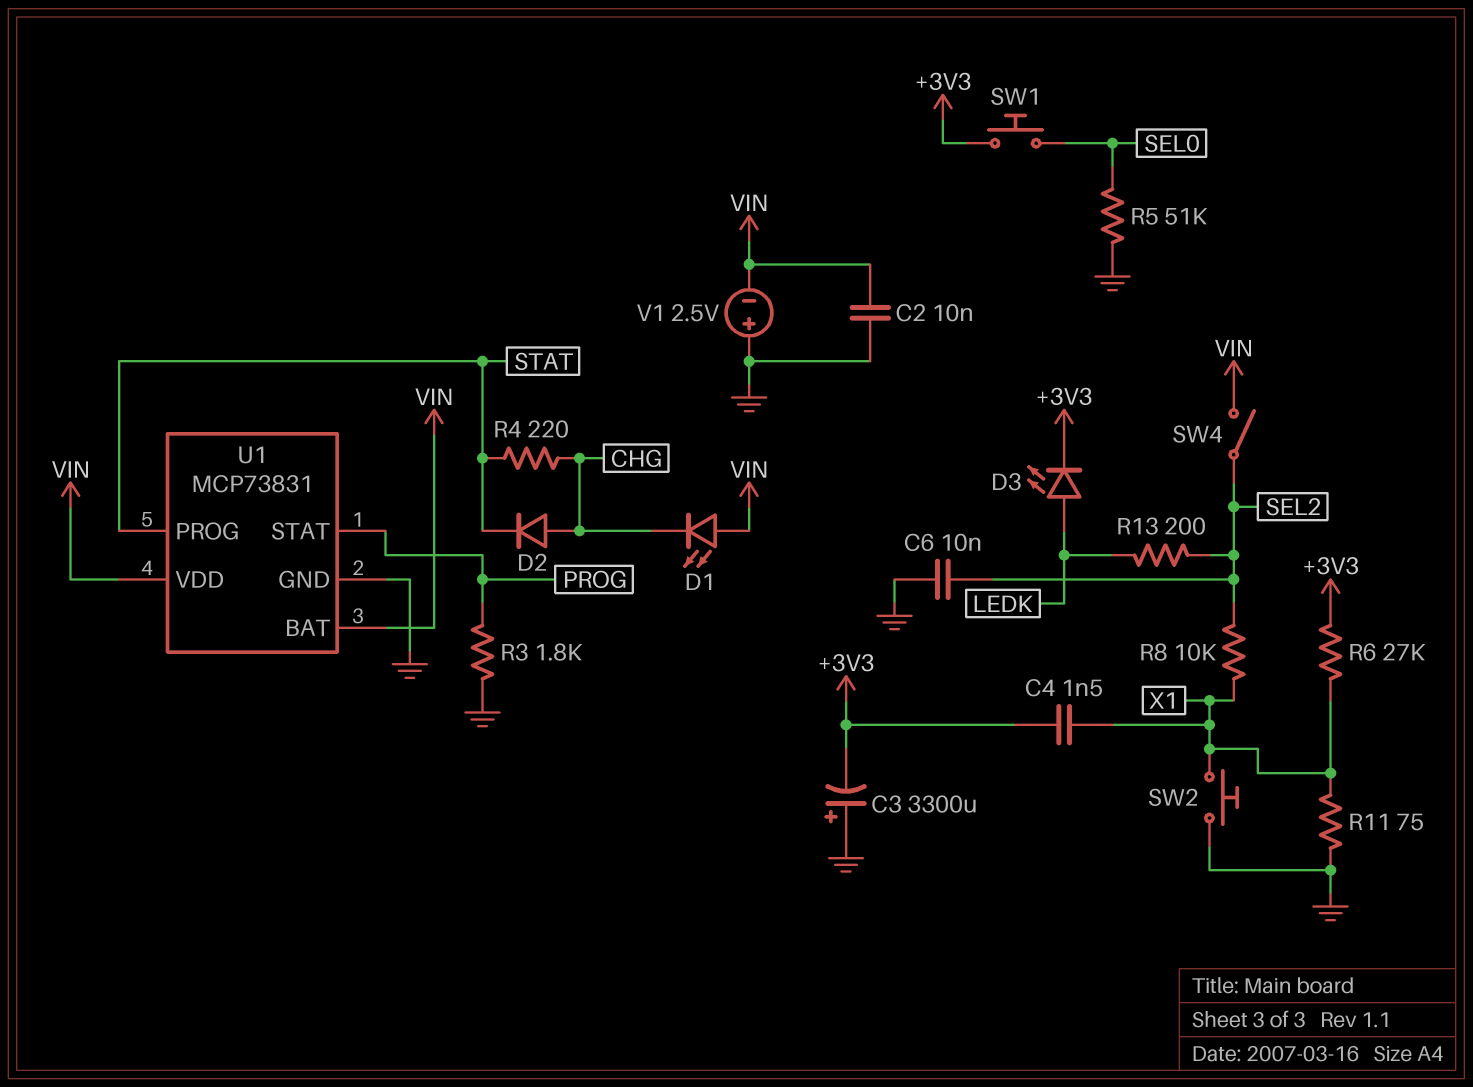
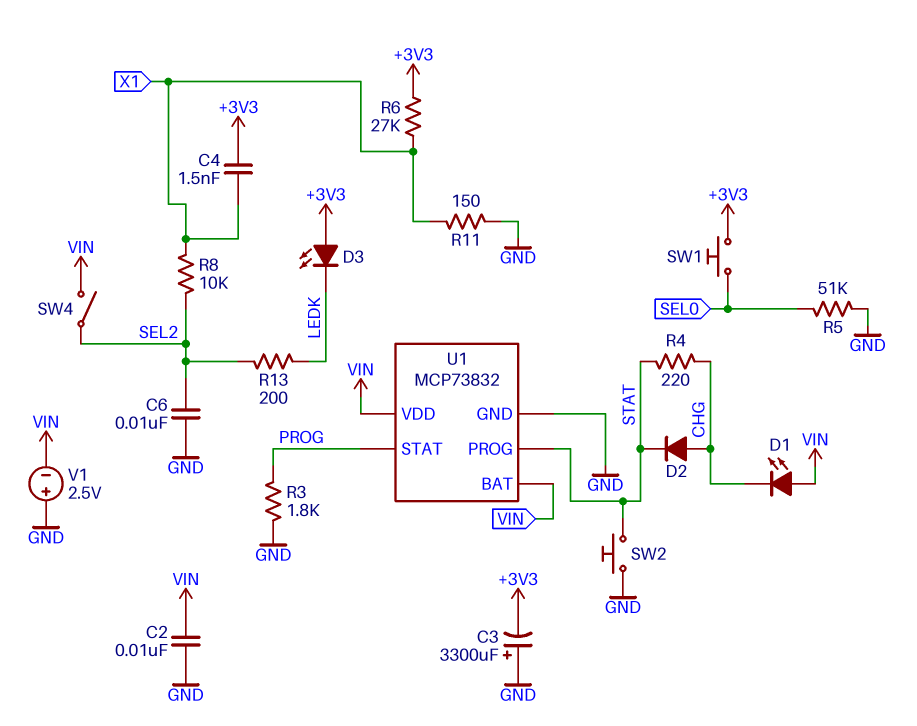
D3: LED (A LEDK, K +3V3) -> LED (A +3V3, K LEDK)
R11: 75 (GND, X1) -> 150 (GND, X1)
SW2: button (GND, X1) -> button (GND, STAT)
U1: MCP73831 -> MCP73832

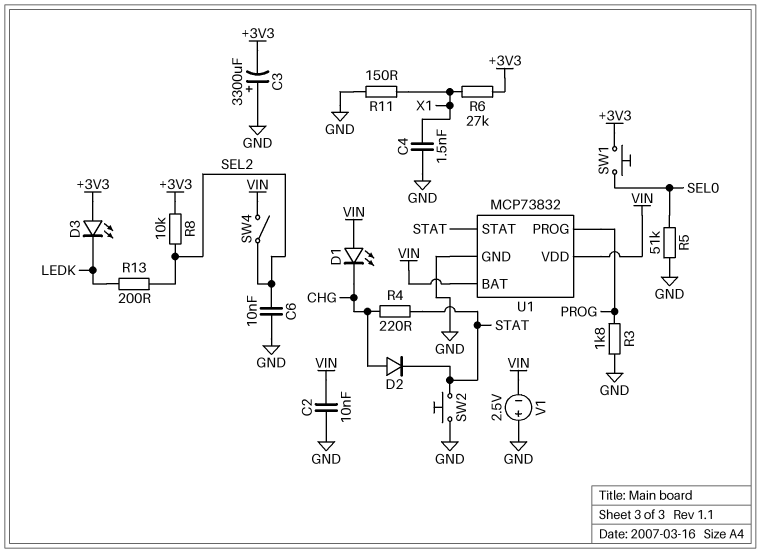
C4: 1.5nF (+3V3, X1) -> 1.5nF (GND, X1)
R8: 10k (SEL2, X1) -> 10k (+3V3, SEL2)
U1 pin PROG: STAT -> PROG
U1 pin STAT: PROG -> STAT

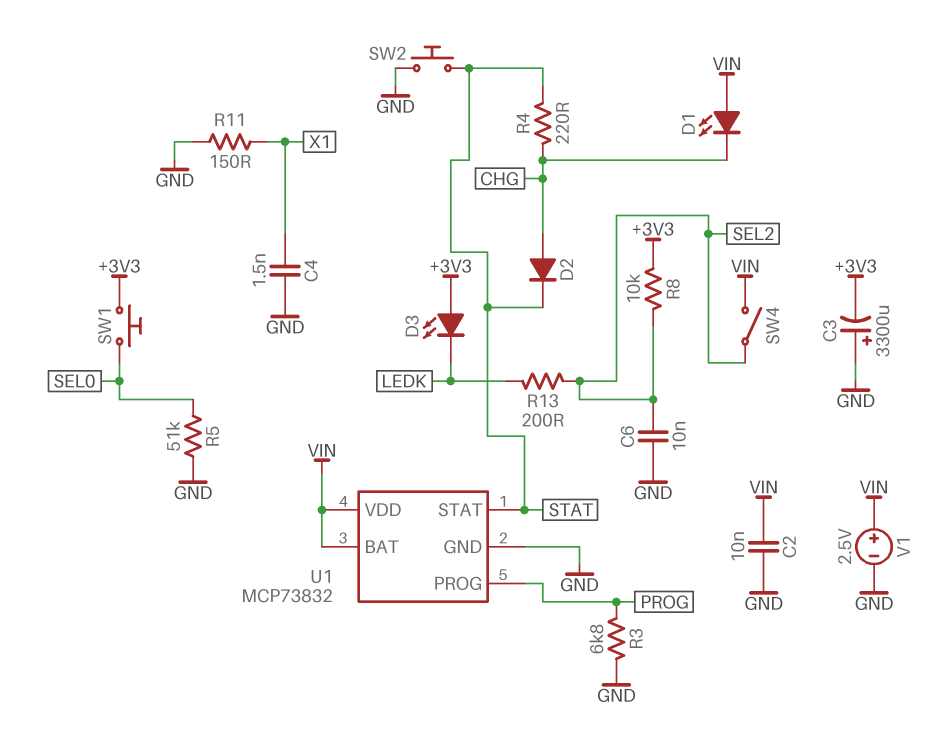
R3: 1.8k (GND, PROG) -> 6.8k (GND, PROG)
R6: 27k (+3V3, X1) -> none
V1: 2.5V (plus GND, minus VIN) -> 2.5V (plus VIN, minus GND)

- **Exercise prompt**
Your output must consist only of the lines from the line with "U1 pin STAT: PROG -> STAT" through the final line of the data, both included, reproduced exactly and free of pictures.

- **Solution below**
U1 pin STAT: PROG -> STAT

R3: 1.8k (GND, PROG) -> 6.8k (GND, PROG)
R6: 27k (+3V3, X1) -> none
V1: 2.5V (plus GND, minus VIN) -> 2.5V (plus VIN, minus GND)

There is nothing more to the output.